What this task involves:
Return every line of the listing below that contains the string "specified", treating uppercase and lowercase letters as different.
:: Entries supplied
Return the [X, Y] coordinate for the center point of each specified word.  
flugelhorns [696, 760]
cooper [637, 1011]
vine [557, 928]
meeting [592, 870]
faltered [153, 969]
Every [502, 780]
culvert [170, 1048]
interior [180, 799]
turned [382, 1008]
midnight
::::
Completed exercise:
Return the [X, Y] coordinate for the center point of each specified word.  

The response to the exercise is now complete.